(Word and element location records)
------------
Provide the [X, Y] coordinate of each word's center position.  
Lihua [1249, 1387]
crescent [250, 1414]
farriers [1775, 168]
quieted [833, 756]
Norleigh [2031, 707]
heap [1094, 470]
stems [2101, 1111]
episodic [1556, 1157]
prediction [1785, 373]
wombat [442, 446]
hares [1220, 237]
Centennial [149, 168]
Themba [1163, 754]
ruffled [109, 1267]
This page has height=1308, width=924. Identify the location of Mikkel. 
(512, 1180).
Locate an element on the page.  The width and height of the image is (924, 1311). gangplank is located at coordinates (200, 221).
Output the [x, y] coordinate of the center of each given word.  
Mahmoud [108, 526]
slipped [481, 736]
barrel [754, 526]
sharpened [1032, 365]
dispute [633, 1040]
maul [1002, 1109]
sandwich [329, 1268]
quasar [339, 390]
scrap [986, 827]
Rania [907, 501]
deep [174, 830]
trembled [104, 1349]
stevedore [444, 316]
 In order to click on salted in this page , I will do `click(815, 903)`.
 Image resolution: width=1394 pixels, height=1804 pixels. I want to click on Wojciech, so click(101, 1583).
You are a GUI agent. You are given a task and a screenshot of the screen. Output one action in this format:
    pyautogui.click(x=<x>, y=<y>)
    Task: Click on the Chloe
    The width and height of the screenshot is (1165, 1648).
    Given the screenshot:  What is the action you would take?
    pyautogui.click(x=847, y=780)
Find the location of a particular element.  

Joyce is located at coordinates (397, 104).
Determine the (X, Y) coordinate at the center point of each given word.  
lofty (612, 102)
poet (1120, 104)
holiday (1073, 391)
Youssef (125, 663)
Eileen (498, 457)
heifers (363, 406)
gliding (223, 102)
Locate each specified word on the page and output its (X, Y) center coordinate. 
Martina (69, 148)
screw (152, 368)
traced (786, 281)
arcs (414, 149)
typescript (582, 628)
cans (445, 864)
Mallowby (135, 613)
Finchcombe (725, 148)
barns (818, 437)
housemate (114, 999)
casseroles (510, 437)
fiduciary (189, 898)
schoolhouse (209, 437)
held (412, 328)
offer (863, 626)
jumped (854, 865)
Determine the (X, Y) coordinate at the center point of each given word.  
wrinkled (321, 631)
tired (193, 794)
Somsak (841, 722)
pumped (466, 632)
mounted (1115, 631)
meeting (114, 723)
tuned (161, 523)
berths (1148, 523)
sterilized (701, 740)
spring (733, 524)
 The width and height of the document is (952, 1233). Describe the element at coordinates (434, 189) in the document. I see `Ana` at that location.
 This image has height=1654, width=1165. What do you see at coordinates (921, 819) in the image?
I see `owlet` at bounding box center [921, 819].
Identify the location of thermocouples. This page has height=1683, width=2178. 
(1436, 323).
------------
**Task:**
Update the records, beginning at the line that has "trembled [104, 1349]" and stopping after the line that has "Mallowby (135, 613)", and return only those lines. Replace "screw" with "bolt" and keep everything else the same.

**Completed task:**
trembled [104, 1349]
stevedore [444, 316]
 In order to click on salted in this page , I will do `click(815, 903)`.
 Image resolution: width=1394 pixels, height=1804 pixels. I want to click on Wojciech, so click(101, 1583).
You are a GUI agent. You are given a task and a screenshot of the screen. Output one action in this format:
    pyautogui.click(x=<x>, y=<y>)
    Task: Click on the Chloe
    The width and height of the screenshot is (1165, 1648).
    Given the screenshot:  What is the action you would take?
    pyautogui.click(x=847, y=780)
Find the location of a particular element.  

Joyce is located at coordinates (397, 104).
Determine the (X, Y) coordinate at the center point of each given word.  
lofty (612, 102)
poet (1120, 104)
holiday (1073, 391)
Youssef (125, 663)
Eileen (498, 457)
heifers (363, 406)
gliding (223, 102)
Locate each specified word on the page and output its (X, Y) center coordinate. 
Martina (69, 148)
bolt (152, 368)
traced (786, 281)
arcs (414, 149)
typescript (582, 628)
cans (445, 864)
Mallowby (135, 613)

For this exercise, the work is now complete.